◆ Request
Show only lines that include "anything".

◆ Record set
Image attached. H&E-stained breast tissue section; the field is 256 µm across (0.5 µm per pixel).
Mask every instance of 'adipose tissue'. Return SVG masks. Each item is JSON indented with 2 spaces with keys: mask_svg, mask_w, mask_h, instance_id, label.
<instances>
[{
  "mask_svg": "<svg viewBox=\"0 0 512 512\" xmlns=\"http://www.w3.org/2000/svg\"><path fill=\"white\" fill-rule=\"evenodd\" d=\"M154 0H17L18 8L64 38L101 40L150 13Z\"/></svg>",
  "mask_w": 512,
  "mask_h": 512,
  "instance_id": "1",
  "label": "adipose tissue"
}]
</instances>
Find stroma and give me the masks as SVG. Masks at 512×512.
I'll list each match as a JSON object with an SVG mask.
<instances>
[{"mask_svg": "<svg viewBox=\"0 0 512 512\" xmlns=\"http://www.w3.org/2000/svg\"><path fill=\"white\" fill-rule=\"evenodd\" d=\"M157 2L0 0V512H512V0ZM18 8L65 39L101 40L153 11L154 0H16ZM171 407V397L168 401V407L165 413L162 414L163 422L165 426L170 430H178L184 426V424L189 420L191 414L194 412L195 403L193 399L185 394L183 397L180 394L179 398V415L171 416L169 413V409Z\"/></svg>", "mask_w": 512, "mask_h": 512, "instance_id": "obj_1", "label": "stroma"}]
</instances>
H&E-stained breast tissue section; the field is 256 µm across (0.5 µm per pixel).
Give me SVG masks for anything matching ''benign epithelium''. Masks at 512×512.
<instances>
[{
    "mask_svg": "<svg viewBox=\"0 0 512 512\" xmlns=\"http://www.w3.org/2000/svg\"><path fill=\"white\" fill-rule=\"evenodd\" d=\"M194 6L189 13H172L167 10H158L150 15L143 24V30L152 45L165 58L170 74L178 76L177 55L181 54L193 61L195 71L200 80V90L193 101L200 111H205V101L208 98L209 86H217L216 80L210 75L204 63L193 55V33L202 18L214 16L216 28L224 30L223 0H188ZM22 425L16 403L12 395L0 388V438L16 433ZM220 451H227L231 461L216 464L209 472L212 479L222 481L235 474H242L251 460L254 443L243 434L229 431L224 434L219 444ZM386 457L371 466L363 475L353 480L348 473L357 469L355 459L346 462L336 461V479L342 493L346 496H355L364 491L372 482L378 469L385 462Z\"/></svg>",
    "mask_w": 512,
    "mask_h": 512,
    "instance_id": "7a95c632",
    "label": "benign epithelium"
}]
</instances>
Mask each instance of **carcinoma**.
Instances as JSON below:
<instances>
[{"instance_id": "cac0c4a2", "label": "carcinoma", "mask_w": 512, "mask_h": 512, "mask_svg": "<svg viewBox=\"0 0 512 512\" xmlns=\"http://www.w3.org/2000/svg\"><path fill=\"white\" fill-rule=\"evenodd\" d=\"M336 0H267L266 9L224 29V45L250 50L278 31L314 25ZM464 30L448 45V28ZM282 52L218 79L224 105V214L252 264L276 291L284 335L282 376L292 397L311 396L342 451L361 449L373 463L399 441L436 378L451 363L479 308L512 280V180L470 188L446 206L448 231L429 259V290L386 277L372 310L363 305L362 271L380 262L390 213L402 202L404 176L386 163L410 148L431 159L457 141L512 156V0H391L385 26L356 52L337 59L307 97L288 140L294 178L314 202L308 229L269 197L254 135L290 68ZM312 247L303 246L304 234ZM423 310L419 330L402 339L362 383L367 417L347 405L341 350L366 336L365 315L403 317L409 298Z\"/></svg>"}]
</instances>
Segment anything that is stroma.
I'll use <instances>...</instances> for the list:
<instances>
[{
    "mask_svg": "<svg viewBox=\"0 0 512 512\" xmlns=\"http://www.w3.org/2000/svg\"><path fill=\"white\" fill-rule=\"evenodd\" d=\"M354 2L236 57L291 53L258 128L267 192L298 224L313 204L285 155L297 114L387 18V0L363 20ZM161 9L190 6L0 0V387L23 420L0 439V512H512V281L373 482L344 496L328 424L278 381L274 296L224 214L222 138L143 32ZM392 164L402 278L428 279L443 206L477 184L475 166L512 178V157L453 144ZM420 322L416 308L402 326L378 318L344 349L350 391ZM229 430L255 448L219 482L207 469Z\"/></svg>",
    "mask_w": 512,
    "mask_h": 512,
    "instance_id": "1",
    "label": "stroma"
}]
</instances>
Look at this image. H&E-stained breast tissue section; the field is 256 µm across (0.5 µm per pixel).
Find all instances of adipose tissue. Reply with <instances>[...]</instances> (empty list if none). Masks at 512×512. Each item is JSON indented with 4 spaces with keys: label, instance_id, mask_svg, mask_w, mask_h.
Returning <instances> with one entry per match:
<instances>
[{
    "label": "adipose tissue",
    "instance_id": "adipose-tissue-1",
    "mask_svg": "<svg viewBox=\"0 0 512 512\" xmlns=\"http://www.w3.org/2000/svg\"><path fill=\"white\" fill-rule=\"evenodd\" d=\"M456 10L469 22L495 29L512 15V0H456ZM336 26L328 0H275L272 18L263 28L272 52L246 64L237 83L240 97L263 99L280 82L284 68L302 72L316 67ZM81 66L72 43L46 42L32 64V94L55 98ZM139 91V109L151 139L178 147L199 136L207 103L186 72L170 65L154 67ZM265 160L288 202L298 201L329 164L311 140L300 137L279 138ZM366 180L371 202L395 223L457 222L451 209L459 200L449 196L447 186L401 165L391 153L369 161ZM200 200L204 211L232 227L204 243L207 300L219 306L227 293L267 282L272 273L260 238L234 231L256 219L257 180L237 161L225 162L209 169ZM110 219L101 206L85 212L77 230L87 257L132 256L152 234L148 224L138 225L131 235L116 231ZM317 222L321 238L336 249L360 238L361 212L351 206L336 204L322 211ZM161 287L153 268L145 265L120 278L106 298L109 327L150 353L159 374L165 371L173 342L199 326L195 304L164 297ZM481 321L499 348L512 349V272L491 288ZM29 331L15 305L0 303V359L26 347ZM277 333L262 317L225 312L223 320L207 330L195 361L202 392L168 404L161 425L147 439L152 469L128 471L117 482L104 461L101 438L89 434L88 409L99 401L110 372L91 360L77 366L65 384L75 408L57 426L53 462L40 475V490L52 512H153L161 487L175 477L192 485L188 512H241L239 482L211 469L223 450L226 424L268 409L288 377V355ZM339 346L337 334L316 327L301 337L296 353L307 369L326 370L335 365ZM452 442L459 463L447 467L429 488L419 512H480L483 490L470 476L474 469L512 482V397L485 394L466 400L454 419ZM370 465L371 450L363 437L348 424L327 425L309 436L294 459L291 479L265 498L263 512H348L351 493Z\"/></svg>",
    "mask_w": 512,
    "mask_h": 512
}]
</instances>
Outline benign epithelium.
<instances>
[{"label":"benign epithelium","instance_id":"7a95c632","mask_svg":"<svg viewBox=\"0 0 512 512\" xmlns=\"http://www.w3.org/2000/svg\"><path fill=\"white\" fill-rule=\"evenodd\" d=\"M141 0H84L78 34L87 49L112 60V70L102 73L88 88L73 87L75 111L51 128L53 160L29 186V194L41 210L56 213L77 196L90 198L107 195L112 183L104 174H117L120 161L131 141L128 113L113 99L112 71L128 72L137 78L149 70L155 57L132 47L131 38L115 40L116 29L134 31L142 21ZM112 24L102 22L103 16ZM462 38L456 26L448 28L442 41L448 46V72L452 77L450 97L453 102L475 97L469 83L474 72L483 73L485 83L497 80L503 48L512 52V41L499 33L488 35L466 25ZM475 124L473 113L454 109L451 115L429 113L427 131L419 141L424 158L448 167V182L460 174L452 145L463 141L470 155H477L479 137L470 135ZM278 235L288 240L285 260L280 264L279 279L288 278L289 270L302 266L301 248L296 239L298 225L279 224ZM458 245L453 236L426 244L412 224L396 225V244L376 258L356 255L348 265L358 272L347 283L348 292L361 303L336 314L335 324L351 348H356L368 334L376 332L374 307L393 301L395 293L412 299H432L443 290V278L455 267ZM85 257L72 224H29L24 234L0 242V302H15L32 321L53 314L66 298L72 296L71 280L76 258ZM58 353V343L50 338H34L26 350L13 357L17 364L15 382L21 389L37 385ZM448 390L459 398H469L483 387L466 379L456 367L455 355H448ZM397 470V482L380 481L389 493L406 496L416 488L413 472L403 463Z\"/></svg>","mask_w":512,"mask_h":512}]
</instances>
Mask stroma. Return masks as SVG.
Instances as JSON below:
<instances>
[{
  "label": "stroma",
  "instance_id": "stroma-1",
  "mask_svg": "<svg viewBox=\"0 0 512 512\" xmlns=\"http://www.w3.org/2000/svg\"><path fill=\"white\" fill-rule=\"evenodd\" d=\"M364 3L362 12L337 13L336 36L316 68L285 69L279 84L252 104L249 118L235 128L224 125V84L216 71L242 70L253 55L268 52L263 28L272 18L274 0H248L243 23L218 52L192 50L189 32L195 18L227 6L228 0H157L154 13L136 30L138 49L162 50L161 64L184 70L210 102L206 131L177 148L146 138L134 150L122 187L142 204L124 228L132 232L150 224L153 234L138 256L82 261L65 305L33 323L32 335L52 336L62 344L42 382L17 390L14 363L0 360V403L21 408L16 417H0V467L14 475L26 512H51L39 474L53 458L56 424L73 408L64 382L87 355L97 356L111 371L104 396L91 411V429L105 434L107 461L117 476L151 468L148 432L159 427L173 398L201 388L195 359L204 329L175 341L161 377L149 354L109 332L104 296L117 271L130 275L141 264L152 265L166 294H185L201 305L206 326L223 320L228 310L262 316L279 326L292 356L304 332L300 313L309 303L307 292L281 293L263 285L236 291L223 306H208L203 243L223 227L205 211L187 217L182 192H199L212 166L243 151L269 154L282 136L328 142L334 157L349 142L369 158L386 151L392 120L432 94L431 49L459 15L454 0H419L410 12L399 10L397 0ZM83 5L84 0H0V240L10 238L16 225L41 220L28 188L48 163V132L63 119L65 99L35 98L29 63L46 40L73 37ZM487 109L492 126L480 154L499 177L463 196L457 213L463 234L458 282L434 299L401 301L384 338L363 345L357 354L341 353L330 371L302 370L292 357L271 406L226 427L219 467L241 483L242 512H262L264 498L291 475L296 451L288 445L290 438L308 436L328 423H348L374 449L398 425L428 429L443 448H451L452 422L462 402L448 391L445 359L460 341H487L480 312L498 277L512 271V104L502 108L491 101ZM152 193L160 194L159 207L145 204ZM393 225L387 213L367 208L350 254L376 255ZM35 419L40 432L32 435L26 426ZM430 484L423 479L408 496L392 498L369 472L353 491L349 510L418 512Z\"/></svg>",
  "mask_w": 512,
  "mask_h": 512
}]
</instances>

◆ Solution to the problem
Give me SVG masks for anything matching ''benign epithelium''. Masks at 512×512.
Segment anything that is stroma.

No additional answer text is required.